Task requirements
The answer must consist only of the lines from the line with "(460, 255) = (501, 192): turquoise" to the line with "(646, 259) = (623, 159): turquoise", both included, exactly as they stand below.

Exercise material
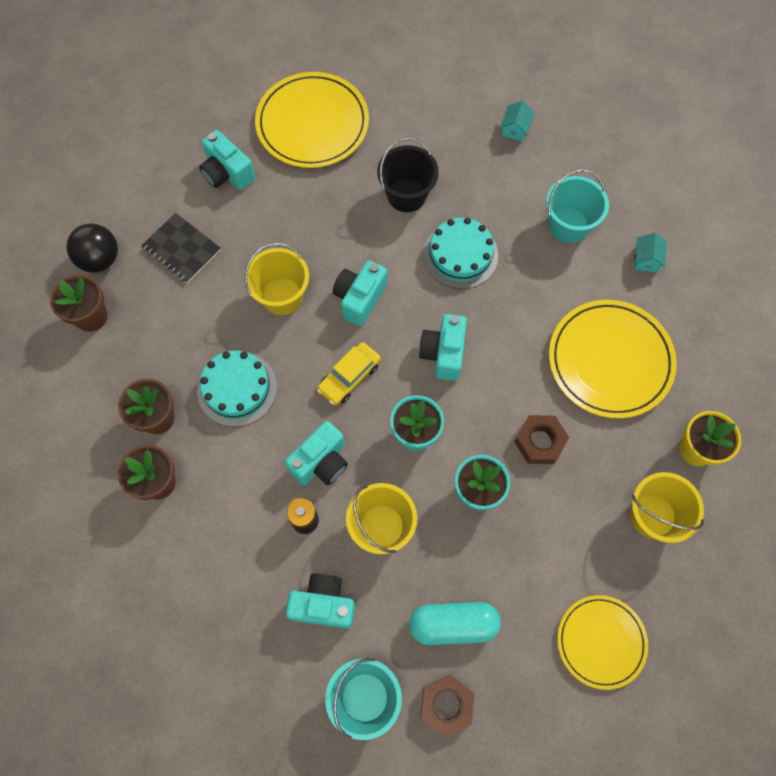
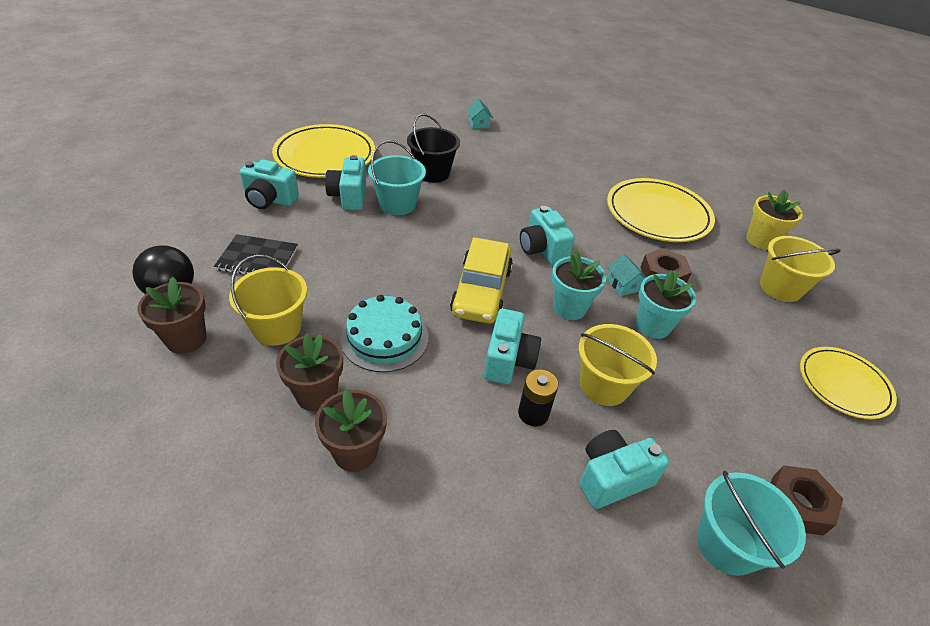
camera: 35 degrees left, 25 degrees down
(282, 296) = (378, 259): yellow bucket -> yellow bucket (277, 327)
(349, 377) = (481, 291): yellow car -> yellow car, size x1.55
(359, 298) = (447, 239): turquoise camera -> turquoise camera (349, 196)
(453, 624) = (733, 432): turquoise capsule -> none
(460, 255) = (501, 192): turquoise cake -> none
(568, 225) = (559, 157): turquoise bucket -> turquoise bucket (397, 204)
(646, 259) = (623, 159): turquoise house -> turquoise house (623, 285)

==

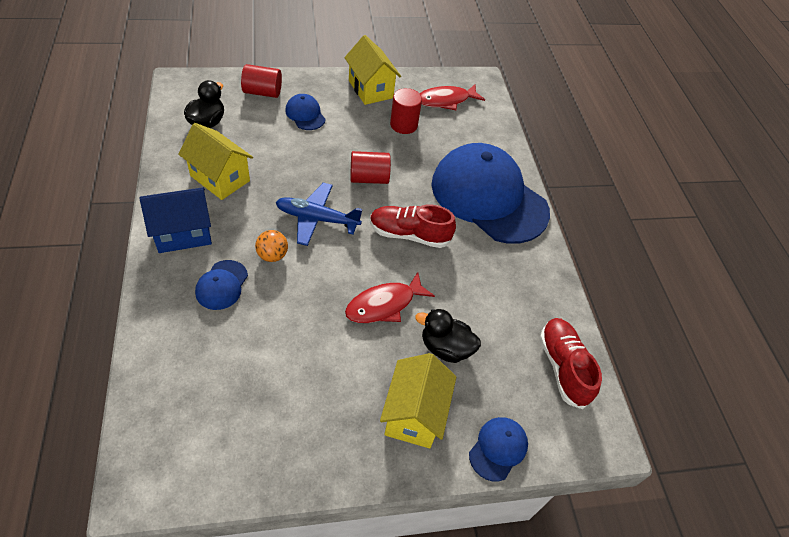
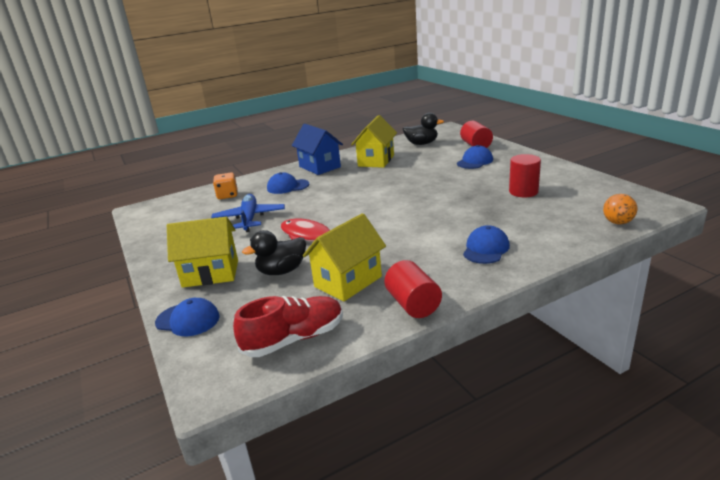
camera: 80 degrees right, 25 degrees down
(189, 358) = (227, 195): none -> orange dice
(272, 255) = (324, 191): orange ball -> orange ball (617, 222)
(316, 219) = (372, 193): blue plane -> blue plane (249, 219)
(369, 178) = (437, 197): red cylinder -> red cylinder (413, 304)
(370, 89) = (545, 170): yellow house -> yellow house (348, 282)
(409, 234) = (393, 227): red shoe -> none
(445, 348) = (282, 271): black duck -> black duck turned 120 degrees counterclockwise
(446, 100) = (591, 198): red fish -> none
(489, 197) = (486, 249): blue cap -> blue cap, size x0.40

Result below
(460, 255) = (501, 192): turquoise cake -> none
(568, 225) = (559, 157): turquoise bucket -> turquoise bucket (397, 204)
(646, 259) = (623, 159): turquoise house -> turquoise house (623, 285)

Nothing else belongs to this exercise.